--- Extracted data Enclosed Below ---

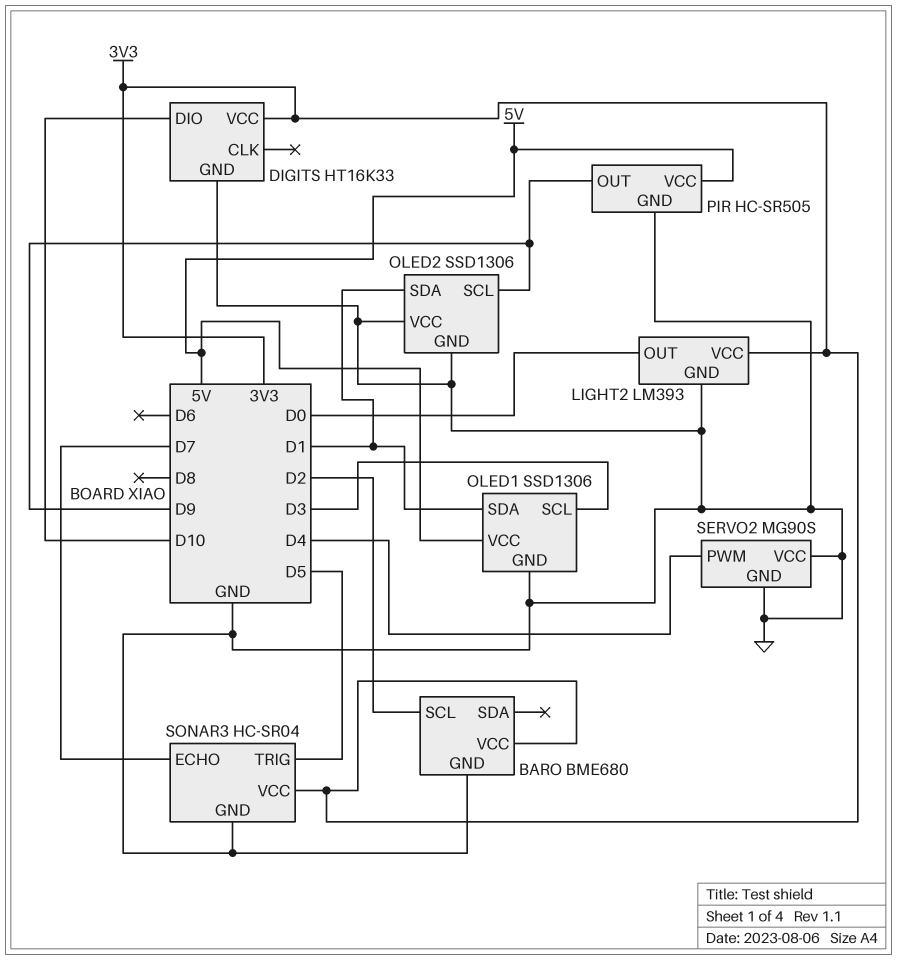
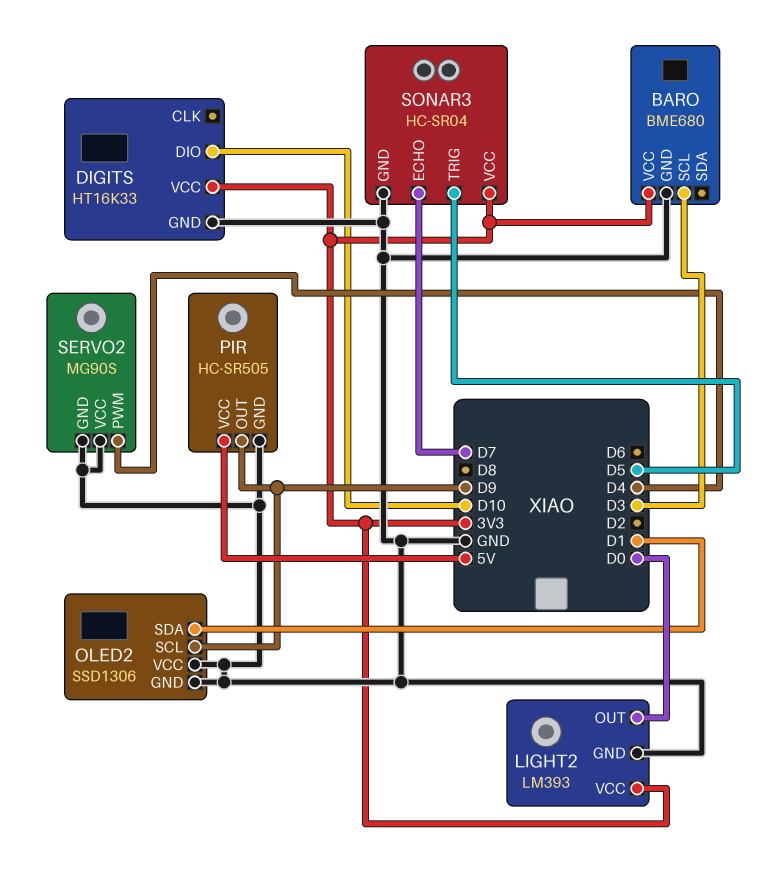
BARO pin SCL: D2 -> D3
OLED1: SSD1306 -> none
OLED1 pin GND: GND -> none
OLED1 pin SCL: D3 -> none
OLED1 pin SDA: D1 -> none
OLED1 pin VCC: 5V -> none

--- End of Enclosed Extracted data ---

Task to complete:
Nothing but the records themselves, exact and complete, should be returned; leave the pictures out.

Result of this exercise:
BARO pin SCL: D2 -> D3
OLED1: SSD1306 -> none
OLED1 pin GND: GND -> none
OLED1 pin SCL: D3 -> none
OLED1 pin SDA: D1 -> none
OLED1 pin VCC: 5V -> none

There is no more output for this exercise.